| ASSIGNMENT |
The entries below should be quoted exactly, with no pictures carried over.

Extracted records
•••••
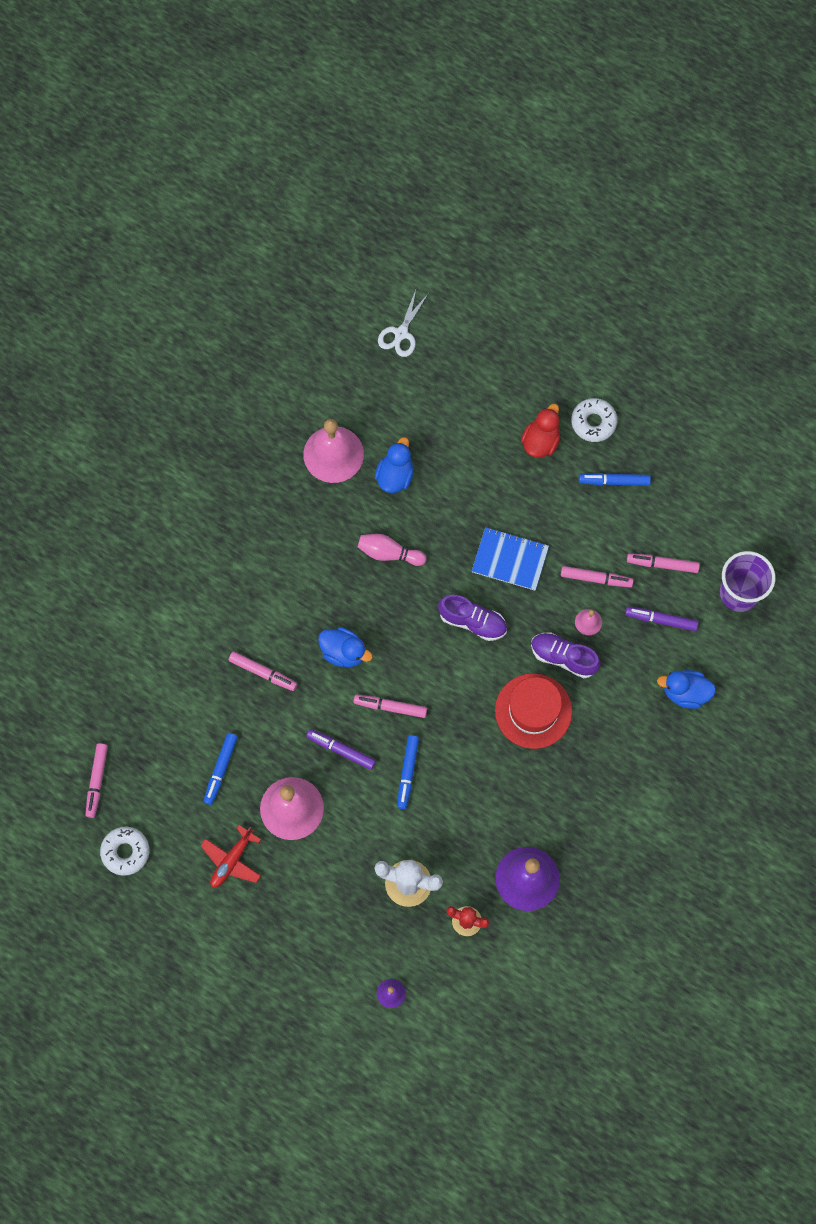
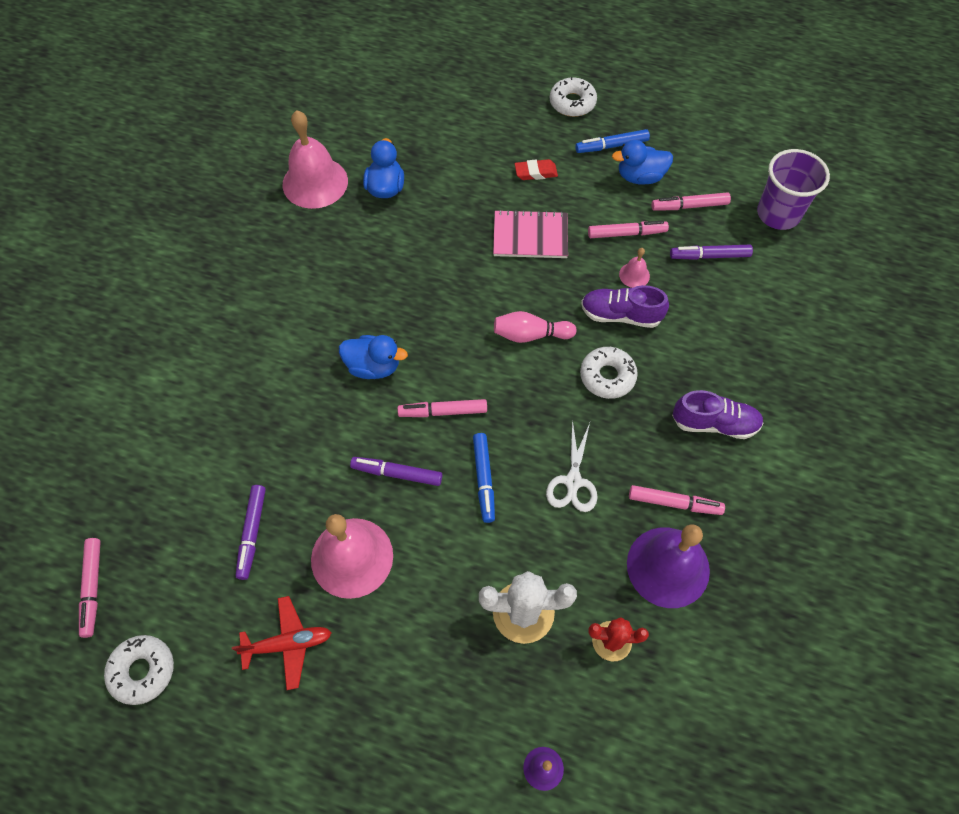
camera: 15 degrees left, 10 degrees down
red plane [200,825,261,888] -> red plane turned 120 degrees counterclockwise [232,596,331,690]
blue marker [204,733,238,805] -> purple marker [235,485,266,580]
pink marker [229,652,297,691] -> pink marker moved to [629,485,725,515]
pink bowling pin [358,534,426,566] -> pink bowling pin moved to [494,311,576,343]
white scissors [378,290,429,357] -> white scissors moved to [546,419,598,512]
purple shoe [438,595,507,641] -> purple shoe moved to [672,390,764,439]
blue notebook [472,527,549,590] -> pink notebook [493,209,568,258]
red hat [495,673,572,749] -> white donut [580,347,638,399]
red duck [521,404,560,458] -> none
blue duck [657,670,716,709] -> blue duck moved to [612,140,673,184]
none -> red eraser [515,159,558,180]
•••••
| SOLUTION FOR THIS PROBLEM |
camera: 15 degrees left, 10 degrees down
red plane [200,825,261,888] -> red plane turned 120 degrees counterclockwise [232,596,331,690]
blue marker [204,733,238,805] -> purple marker [235,485,266,580]
pink marker [229,652,297,691] -> pink marker moved to [629,485,725,515]
pink bowling pin [358,534,426,566] -> pink bowling pin moved to [494,311,576,343]
white scissors [378,290,429,357] -> white scissors moved to [546,419,598,512]
purple shoe [438,595,507,641] -> purple shoe moved to [672,390,764,439]
blue notebook [472,527,549,590] -> pink notebook [493,209,568,258]
red hat [495,673,572,749] -> white donut [580,347,638,399]
red duck [521,404,560,458] -> none
blue duck [657,670,716,709] -> blue duck moved to [612,140,673,184]
none -> red eraser [515,159,558,180]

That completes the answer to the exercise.